> [Instructions to follow]
Identify the line that contains "R1: 1.5k (N1, VA) -> 1.5k (N1, N6)" in the material. Output it and every line after it, unchanged, through the end.

---+---

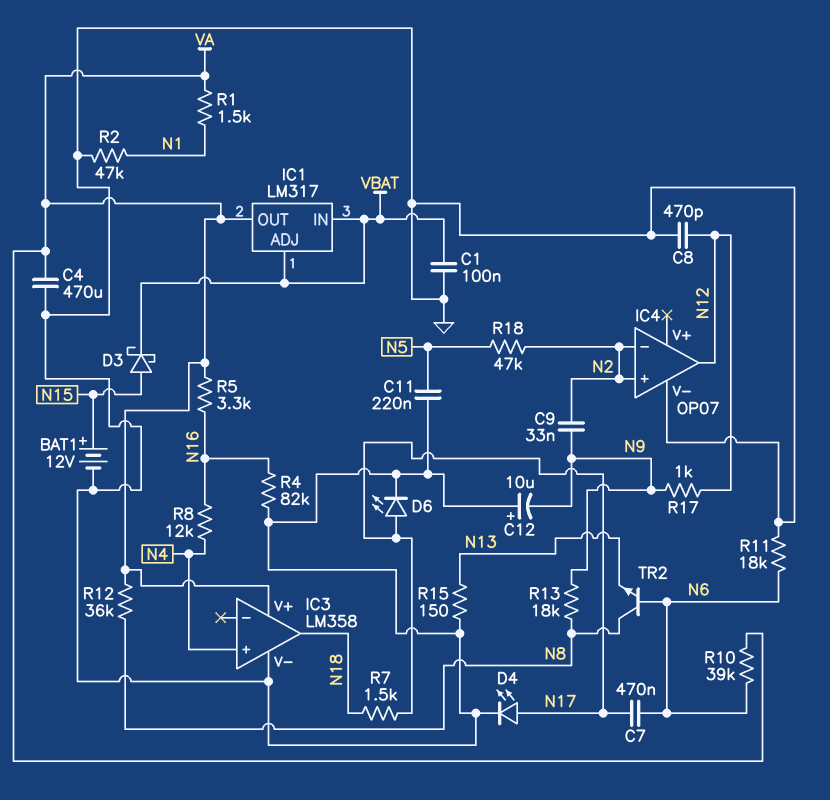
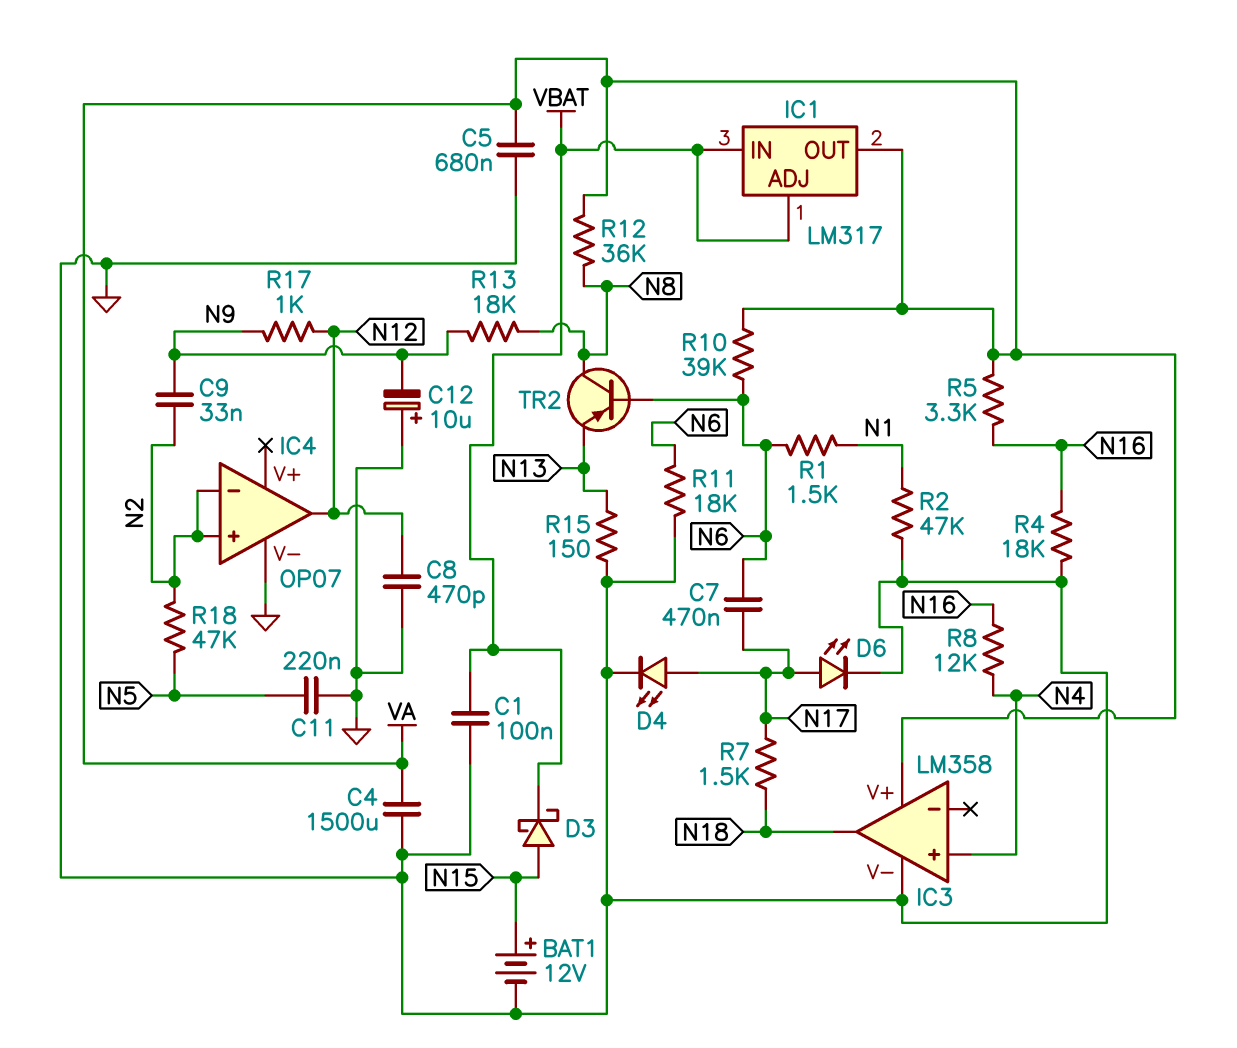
C4: 470uF (GND, VA) -> 1500uF (GND, VA)
C5: none -> 680nF (GND, VA)
R1: 1.5k (N1, VA) -> 1.5k (N1, N6)
R4: 82k (GND, N16) -> 18k (GND, N16)
TR2: NPN (B N6, C N8, E N13) -> PNP (B N6, C N8, E N13)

---+---

> [Response]
R1: 1.5k (N1, VA) -> 1.5k (N1, N6)
R4: 82k (GND, N16) -> 18k (GND, N16)
TR2: NPN (B N6, C N8, E N13) -> PNP (B N6, C N8, E N13)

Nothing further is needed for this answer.